start

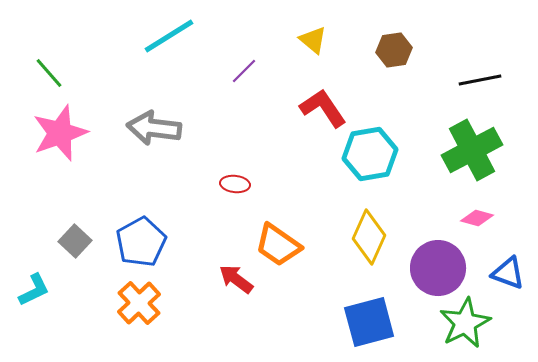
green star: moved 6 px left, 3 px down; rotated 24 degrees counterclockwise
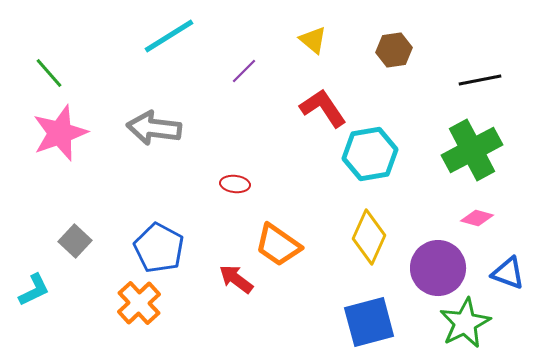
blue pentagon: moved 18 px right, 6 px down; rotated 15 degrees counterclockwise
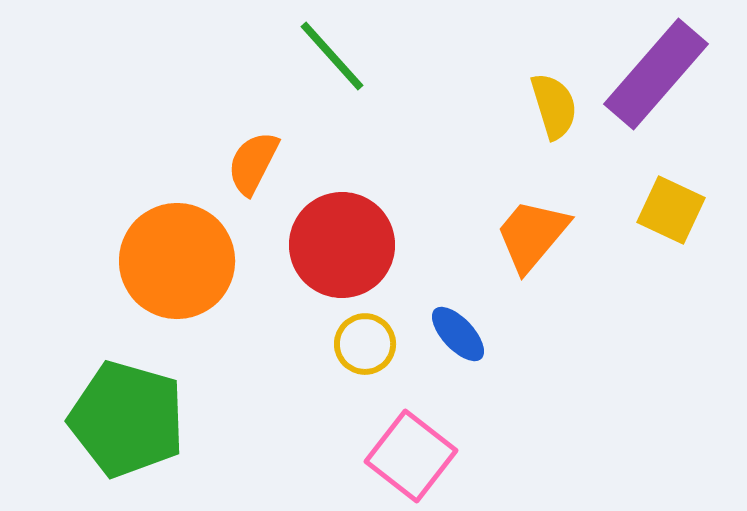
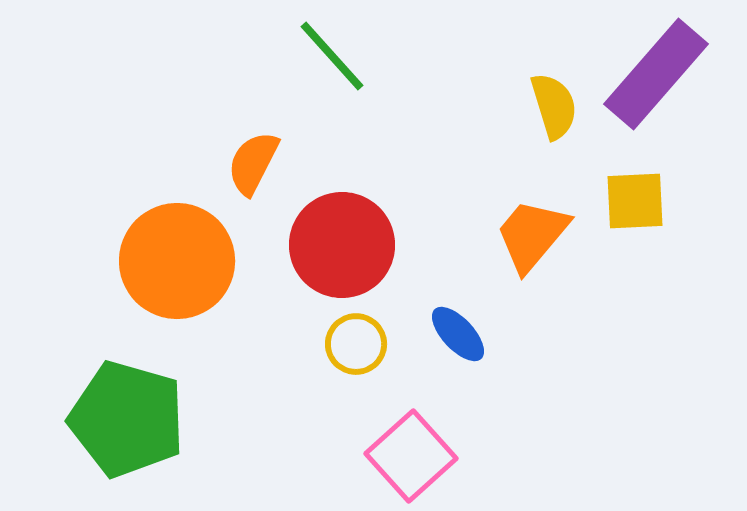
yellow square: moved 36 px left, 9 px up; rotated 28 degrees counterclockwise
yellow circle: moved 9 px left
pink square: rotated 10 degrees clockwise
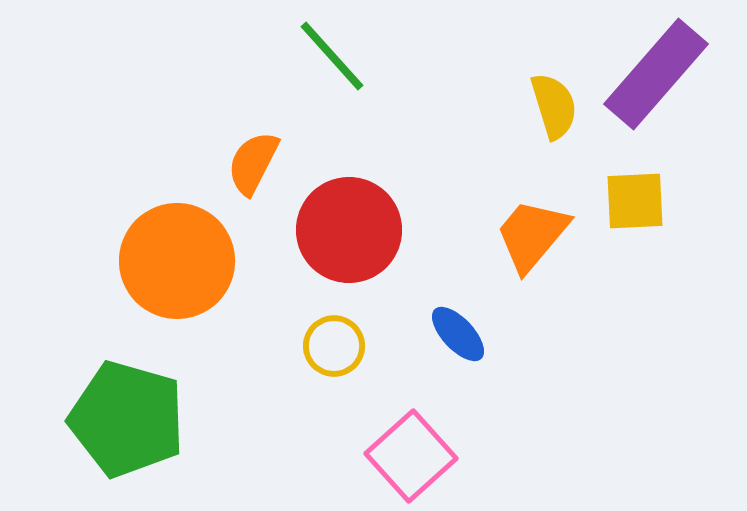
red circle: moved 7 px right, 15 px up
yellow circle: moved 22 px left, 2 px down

end
start

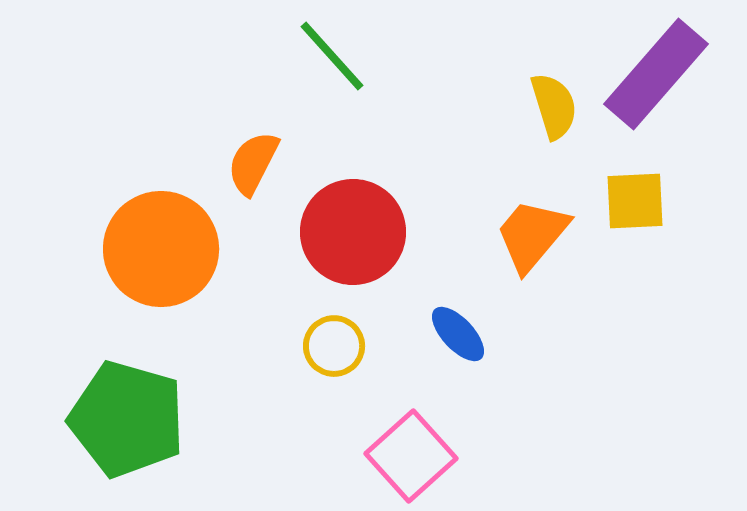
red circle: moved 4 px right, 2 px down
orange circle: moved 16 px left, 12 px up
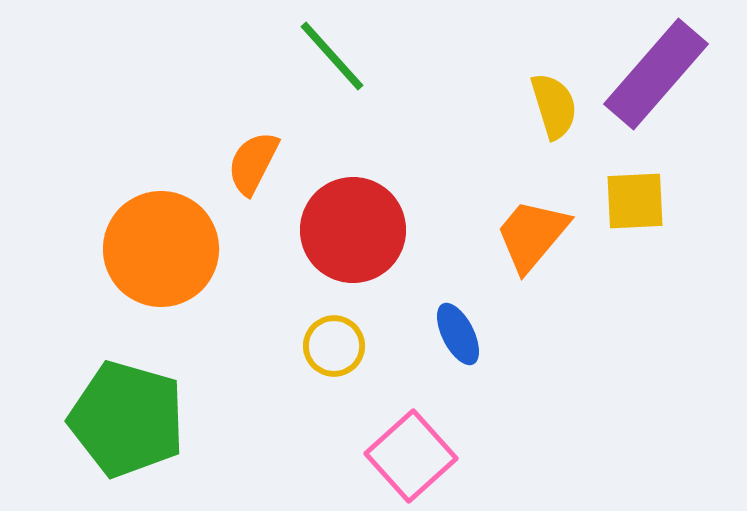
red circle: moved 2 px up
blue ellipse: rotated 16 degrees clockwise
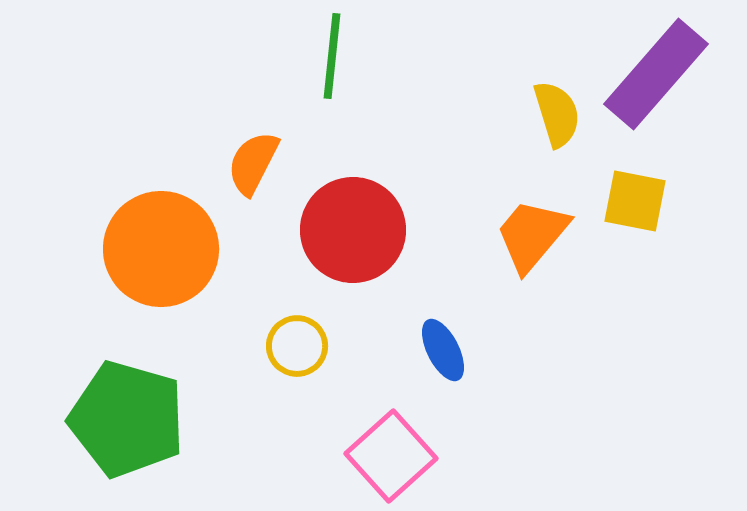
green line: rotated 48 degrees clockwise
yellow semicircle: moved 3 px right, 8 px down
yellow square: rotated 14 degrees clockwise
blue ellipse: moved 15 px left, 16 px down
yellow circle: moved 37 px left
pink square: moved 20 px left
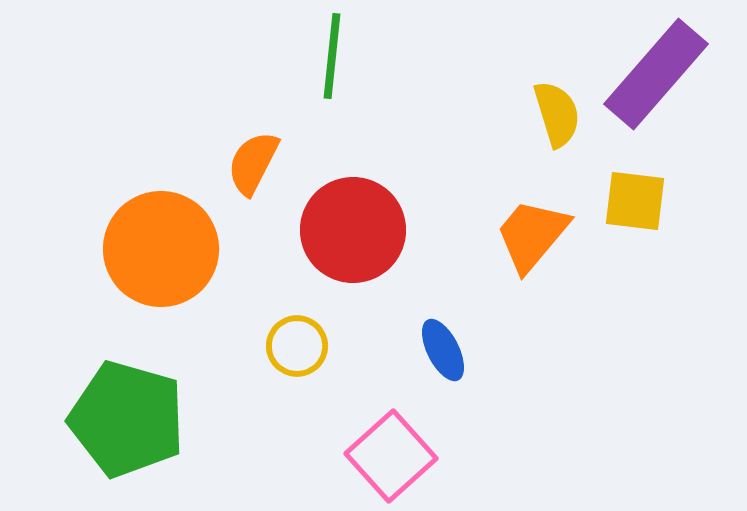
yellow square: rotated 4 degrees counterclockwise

end
start

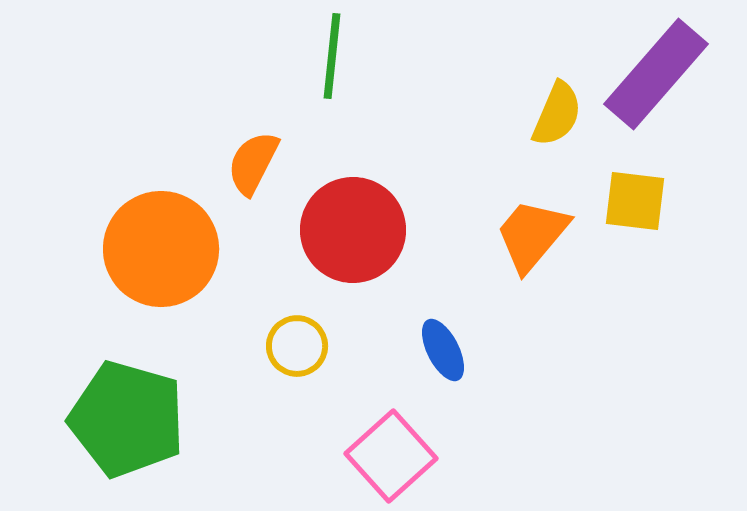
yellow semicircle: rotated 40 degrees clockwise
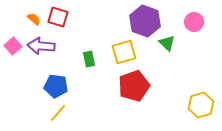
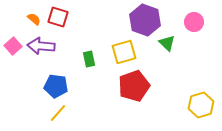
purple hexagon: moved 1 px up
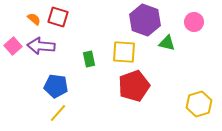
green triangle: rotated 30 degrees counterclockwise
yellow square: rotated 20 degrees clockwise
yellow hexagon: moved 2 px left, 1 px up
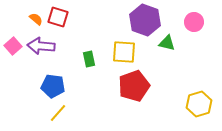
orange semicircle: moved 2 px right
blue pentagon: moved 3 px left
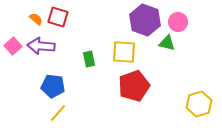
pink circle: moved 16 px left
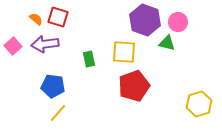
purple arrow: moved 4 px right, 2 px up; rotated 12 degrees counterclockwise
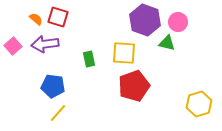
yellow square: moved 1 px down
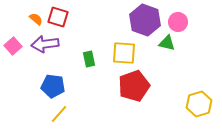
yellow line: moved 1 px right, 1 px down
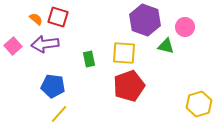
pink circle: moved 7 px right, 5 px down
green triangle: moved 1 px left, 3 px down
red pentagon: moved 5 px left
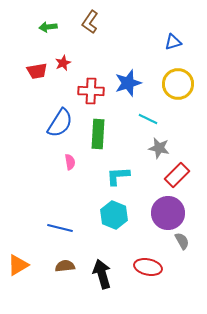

end

■ **PROBLEM REQUIREMENTS**: Give the lines from the one with "pink circle: moved 16 px left" to the one with "red pentagon: moved 5 px left" again, changing "yellow square" to "gray square" and keeping everything else the same. Leave out the pictures.

■ **EXERCISE ANSWER**:
pink circle: moved 16 px left
purple arrow: moved 4 px right, 2 px up; rotated 12 degrees counterclockwise
gray square: moved 1 px down
yellow line: moved 1 px right, 1 px down
pink circle: moved 7 px right, 5 px down
green triangle: moved 1 px left, 3 px down
red pentagon: moved 5 px left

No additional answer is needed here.